[[ Supplied material, beginning ]]

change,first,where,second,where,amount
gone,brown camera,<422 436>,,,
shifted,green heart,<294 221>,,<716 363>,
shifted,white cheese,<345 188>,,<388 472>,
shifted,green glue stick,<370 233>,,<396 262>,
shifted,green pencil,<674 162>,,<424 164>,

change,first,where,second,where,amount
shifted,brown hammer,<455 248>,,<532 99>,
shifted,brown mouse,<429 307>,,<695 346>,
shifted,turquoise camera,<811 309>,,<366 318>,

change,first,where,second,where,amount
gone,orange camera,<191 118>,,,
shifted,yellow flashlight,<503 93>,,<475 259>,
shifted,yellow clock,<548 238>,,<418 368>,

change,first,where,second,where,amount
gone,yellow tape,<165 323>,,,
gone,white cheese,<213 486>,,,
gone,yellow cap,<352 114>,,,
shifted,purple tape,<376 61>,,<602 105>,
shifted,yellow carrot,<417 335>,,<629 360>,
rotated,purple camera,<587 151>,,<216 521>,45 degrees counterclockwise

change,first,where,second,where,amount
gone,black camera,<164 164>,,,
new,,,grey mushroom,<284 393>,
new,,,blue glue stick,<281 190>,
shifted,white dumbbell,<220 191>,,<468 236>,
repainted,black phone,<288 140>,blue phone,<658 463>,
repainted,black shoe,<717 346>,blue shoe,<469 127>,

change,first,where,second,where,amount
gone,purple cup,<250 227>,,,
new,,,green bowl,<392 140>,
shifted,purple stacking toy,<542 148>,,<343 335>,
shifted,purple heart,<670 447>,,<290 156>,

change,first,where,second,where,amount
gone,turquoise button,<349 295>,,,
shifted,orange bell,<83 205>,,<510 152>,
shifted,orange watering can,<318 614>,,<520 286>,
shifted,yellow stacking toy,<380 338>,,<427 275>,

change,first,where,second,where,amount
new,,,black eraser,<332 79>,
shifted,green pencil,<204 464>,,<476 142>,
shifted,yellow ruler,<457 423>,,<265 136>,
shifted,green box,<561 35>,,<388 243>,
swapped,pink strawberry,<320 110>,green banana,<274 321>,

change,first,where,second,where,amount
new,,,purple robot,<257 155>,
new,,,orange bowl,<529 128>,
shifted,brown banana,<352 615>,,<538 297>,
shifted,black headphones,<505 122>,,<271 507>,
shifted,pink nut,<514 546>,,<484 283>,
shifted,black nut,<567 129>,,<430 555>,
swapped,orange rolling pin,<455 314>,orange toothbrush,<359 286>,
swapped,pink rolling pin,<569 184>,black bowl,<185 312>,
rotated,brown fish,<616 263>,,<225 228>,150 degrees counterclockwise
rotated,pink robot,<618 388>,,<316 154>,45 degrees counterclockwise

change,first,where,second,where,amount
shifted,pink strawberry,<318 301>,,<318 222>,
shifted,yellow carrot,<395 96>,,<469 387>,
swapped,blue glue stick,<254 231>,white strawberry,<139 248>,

[[ Supplied material, end ]]

Try it: Could you write out all of the entries precisely as they stand?

Task solution:
change,first,where,second,where,amount
gone,brown camera,<422 436>,,,
shifted,green heart,<294 221>,,<716 363>,
shifted,white cheese,<345 188>,,<388 472>,
shifted,green glue stick,<370 233>,,<396 262>,
shifted,green pencil,<674 162>,,<424 164>,

change,first,where,second,where,amount
shifted,brown hammer,<455 248>,,<532 99>,
shifted,brown mouse,<429 307>,,<695 346>,
shifted,turquoise camera,<811 309>,,<366 318>,

change,first,where,second,where,amount
gone,orange camera,<191 118>,,,
shifted,yellow flashlight,<503 93>,,<475 259>,
shifted,yellow clock,<548 238>,,<418 368>,

change,first,where,second,where,amount
gone,yellow tape,<165 323>,,,
gone,white cheese,<213 486>,,,
gone,yellow cap,<352 114>,,,
shifted,purple tape,<376 61>,,<602 105>,
shifted,yellow carrot,<417 335>,,<629 360>,
rotated,purple camera,<587 151>,,<216 521>,45 degrees counterclockwise

change,first,where,second,where,amount
gone,black camera,<164 164>,,,
new,,,grey mushroom,<284 393>,
new,,,blue glue stick,<281 190>,
shifted,white dumbbell,<220 191>,,<468 236>,
repainted,black phone,<288 140>,blue phone,<658 463>,
repainted,black shoe,<717 346>,blue shoe,<469 127>,

change,first,where,second,where,amount
gone,purple cup,<250 227>,,,
new,,,green bowl,<392 140>,
shifted,purple stacking toy,<542 148>,,<343 335>,
shifted,purple heart,<670 447>,,<290 156>,

change,first,where,second,where,amount
gone,turquoise button,<349 295>,,,
shifted,orange bell,<83 205>,,<510 152>,
shifted,orange watering can,<318 614>,,<520 286>,
shifted,yellow stacking toy,<380 338>,,<427 275>,

change,first,where,second,where,amount
new,,,black eraser,<332 79>,
shifted,green pencil,<204 464>,,<476 142>,
shifted,yellow ruler,<457 423>,,<265 136>,
shifted,green box,<561 35>,,<388 243>,
swapped,pink strawberry,<320 110>,green banana,<274 321>,

change,first,where,second,where,amount
new,,,purple robot,<257 155>,
new,,,orange bowl,<529 128>,
shifted,brown banana,<352 615>,,<538 297>,
shifted,black headphones,<505 122>,,<271 507>,
shifted,pink nut,<514 546>,,<484 283>,
shifted,black nut,<567 129>,,<430 555>,
swapped,orange rolling pin,<455 314>,orange toothbrush,<359 286>,
swapped,pink rolling pin,<569 184>,black bowl,<185 312>,
rotated,brown fish,<616 263>,,<225 228>,150 degrees counterclockwise
rotated,pink robot,<618 388>,,<316 154>,45 degrees counterclockwise

change,first,where,second,where,amount
shifted,pink strawberry,<318 301>,,<318 222>,
shifted,yellow carrot,<395 96>,,<469 387>,
swapped,blue glue stick,<254 231>,white strawberry,<139 248>,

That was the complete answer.